DIRECTIONS FOR THIS TASK: Reproduce the data exactly.

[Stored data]
━━━
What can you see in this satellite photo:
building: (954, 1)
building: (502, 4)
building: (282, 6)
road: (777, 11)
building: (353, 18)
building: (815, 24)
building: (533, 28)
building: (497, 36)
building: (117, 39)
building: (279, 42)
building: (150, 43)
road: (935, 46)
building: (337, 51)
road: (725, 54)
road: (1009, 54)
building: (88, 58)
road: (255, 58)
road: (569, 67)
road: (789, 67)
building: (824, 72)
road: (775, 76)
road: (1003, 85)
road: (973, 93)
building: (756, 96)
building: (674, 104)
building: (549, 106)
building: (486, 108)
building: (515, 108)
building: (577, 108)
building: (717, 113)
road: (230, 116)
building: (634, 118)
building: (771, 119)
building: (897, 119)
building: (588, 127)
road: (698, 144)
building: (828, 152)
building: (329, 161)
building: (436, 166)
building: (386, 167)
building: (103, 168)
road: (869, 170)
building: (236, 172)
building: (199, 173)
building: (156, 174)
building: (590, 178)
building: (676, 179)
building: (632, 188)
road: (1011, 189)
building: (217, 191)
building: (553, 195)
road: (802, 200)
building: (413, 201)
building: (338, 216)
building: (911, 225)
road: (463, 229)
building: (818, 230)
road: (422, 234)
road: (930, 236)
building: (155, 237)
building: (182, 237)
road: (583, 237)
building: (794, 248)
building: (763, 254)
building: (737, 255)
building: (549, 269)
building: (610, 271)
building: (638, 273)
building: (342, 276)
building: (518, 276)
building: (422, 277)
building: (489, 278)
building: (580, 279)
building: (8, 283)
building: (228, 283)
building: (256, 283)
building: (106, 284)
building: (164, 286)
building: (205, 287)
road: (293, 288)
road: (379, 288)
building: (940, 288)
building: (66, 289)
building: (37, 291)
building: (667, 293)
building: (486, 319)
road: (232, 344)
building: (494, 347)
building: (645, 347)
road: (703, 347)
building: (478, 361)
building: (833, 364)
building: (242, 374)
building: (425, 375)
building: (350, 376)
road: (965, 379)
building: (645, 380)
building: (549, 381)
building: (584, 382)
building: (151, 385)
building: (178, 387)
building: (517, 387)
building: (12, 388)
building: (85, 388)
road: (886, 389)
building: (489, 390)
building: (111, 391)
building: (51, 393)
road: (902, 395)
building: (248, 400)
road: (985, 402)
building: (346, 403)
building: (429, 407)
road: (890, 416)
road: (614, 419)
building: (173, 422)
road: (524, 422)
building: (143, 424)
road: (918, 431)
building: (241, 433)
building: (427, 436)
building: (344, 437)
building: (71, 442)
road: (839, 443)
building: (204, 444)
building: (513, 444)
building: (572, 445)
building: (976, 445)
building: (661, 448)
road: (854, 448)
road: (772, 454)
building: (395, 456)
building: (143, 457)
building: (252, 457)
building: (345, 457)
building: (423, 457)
━━━
RESPONSE BOX:
What can you see in this satellite photo:
building: (954, 1)
building: (502, 4)
building: (282, 6)
road: (777, 11)
building: (353, 18)
building: (815, 24)
building: (533, 28)
building: (497, 36)
building: (117, 39)
building: (279, 42)
building: (150, 43)
road: (935, 46)
building: (337, 51)
road: (725, 54)
road: (1009, 54)
building: (88, 58)
road: (255, 58)
road: (569, 67)
road: (789, 67)
building: (824, 72)
road: (775, 76)
road: (1003, 85)
road: (973, 93)
building: (756, 96)
building: (674, 104)
building: (549, 106)
building: (486, 108)
building: (515, 108)
building: (577, 108)
building: (717, 113)
road: (230, 116)
building: (634, 118)
building: (771, 119)
building: (897, 119)
building: (588, 127)
road: (698, 144)
building: (828, 152)
building: (329, 161)
building: (436, 166)
building: (386, 167)
building: (103, 168)
road: (869, 170)
building: (236, 172)
building: (199, 173)
building: (156, 174)
building: (590, 178)
building: (676, 179)
building: (632, 188)
road: (1011, 189)
building: (217, 191)
building: (553, 195)
road: (802, 200)
building: (413, 201)
building: (338, 216)
building: (911, 225)
road: (463, 229)
building: (818, 230)
road: (422, 234)
road: (930, 236)
building: (155, 237)
building: (182, 237)
road: (583, 237)
building: (794, 248)
building: (763, 254)
building: (737, 255)
building: (549, 269)
building: (610, 271)
building: (638, 273)
building: (342, 276)
building: (518, 276)
building: (422, 277)
building: (489, 278)
building: (580, 279)
building: (8, 283)
building: (228, 283)
building: (256, 283)
building: (106, 284)
building: (164, 286)
building: (205, 287)
road: (293, 288)
road: (379, 288)
building: (940, 288)
building: (66, 289)
building: (37, 291)
building: (667, 293)
building: (486, 319)
road: (232, 344)
building: (494, 347)
building: (645, 347)
road: (703, 347)
building: (478, 361)
building: (833, 364)
building: (242, 374)
building: (425, 375)
building: (350, 376)
road: (965, 379)
building: (645, 380)
building: (549, 381)
building: (584, 382)
building: (151, 385)
building: (178, 387)
building: (517, 387)
building: (12, 388)
building: (85, 388)
road: (886, 389)
building: (489, 390)
building: (111, 391)
building: (51, 393)
road: (902, 395)
building: (248, 400)
road: (985, 402)
building: (346, 403)
building: (429, 407)
road: (890, 416)
road: (614, 419)
building: (173, 422)
road: (524, 422)
building: (143, 424)
road: (918, 431)
building: (241, 433)
building: (427, 436)
building: (344, 437)
building: (71, 442)
road: (839, 443)
building: (204, 444)
building: (513, 444)
building: (572, 445)
building: (976, 445)
building: (661, 448)
road: (854, 448)
road: (772, 454)
building: (395, 456)
building: (143, 457)
building: (252, 457)
building: (345, 457)
building: (423, 457)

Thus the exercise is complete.